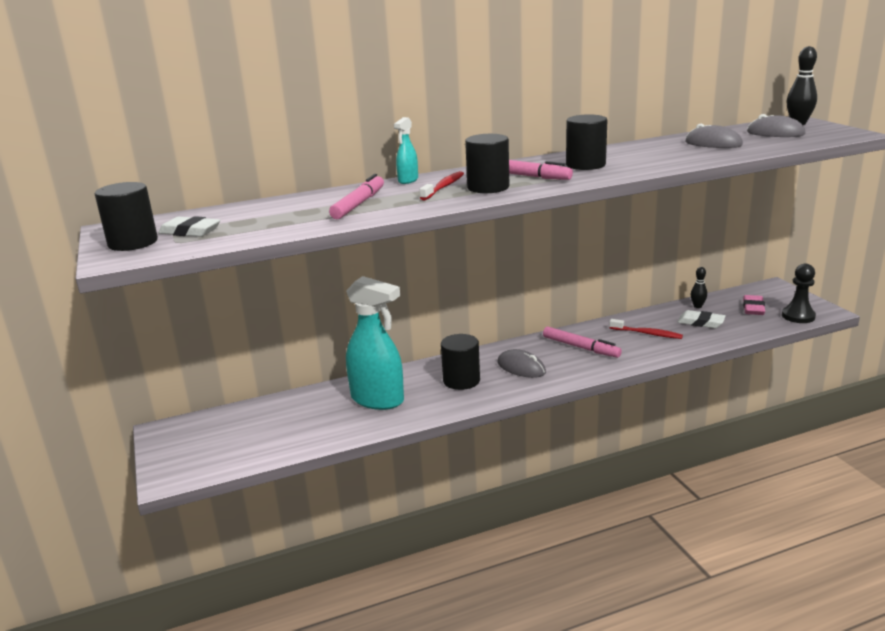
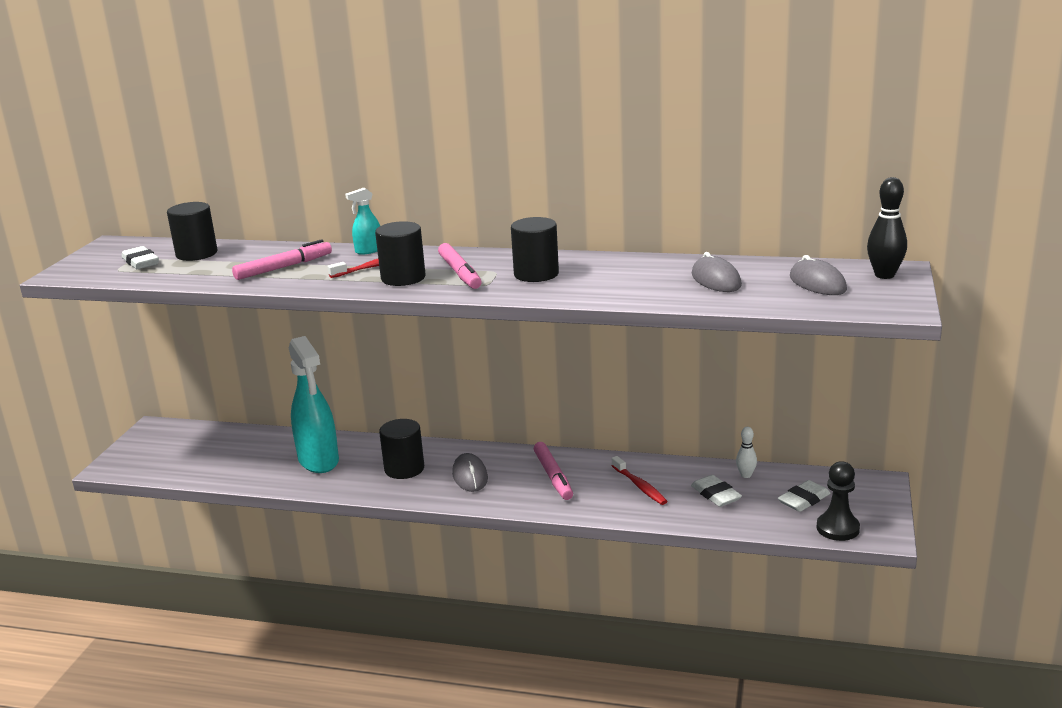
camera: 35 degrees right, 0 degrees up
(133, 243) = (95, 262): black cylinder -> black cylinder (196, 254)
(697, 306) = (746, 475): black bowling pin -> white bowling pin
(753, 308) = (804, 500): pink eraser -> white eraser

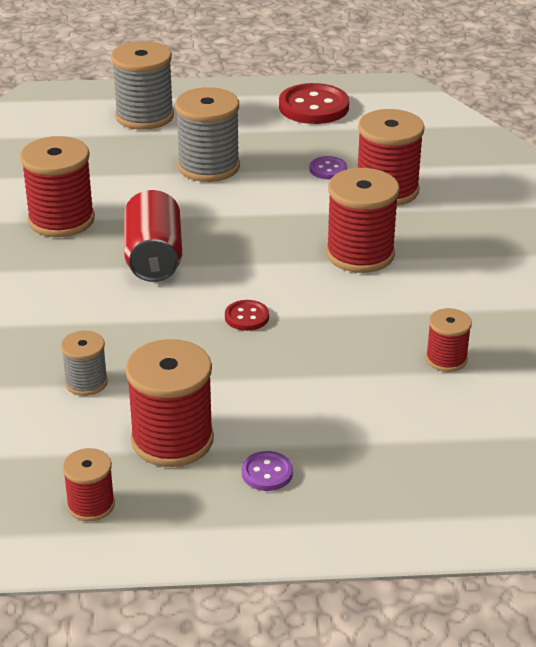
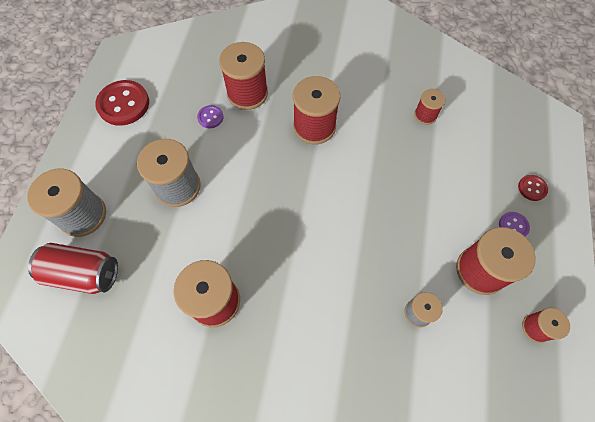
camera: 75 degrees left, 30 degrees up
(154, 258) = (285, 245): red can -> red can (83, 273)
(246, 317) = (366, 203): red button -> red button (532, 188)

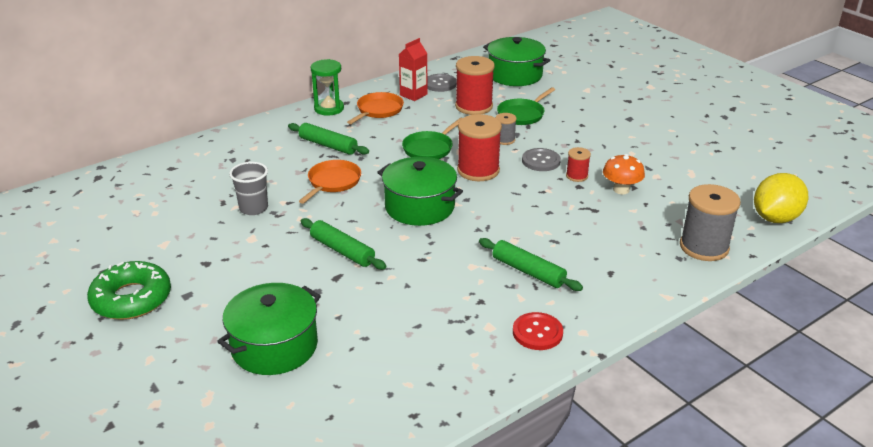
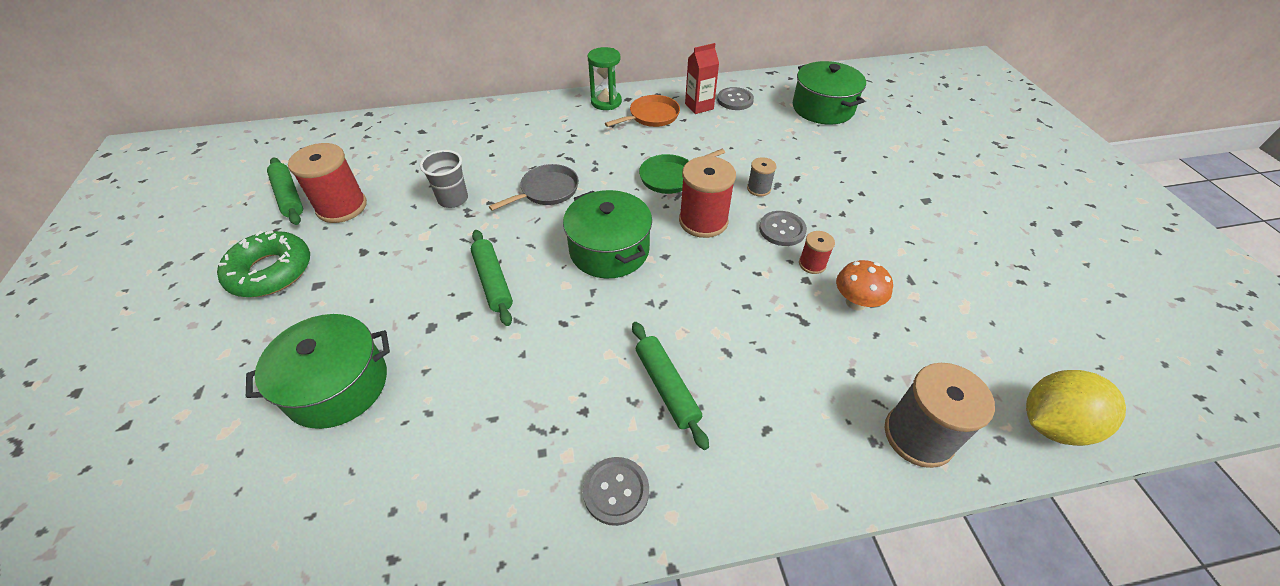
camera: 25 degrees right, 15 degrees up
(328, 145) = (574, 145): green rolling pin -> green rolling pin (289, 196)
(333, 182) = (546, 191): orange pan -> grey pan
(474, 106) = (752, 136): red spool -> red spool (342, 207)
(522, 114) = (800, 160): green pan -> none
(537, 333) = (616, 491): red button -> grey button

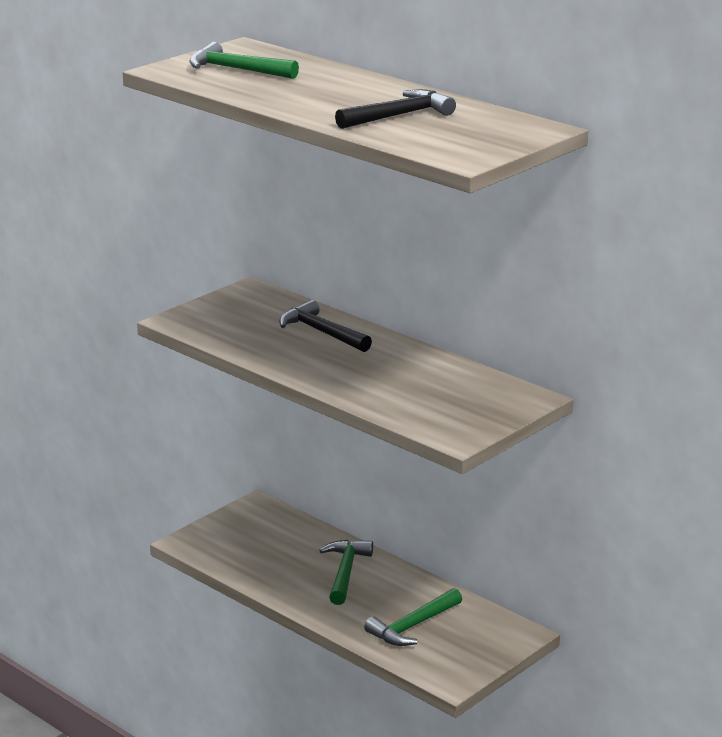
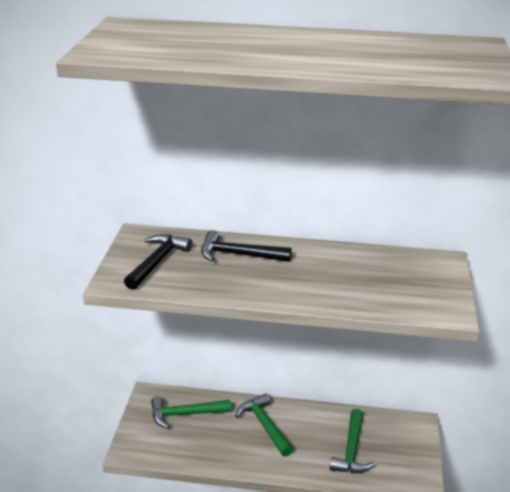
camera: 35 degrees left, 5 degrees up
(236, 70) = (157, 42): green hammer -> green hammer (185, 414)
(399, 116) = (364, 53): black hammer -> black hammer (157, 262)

# # # # #

• Work order
Search the data above for the string "left" and report each line that holds it.

• Task response
camera: 75 degrees left, 30 degrees up
camera: 35 degrees left, 5 degrees up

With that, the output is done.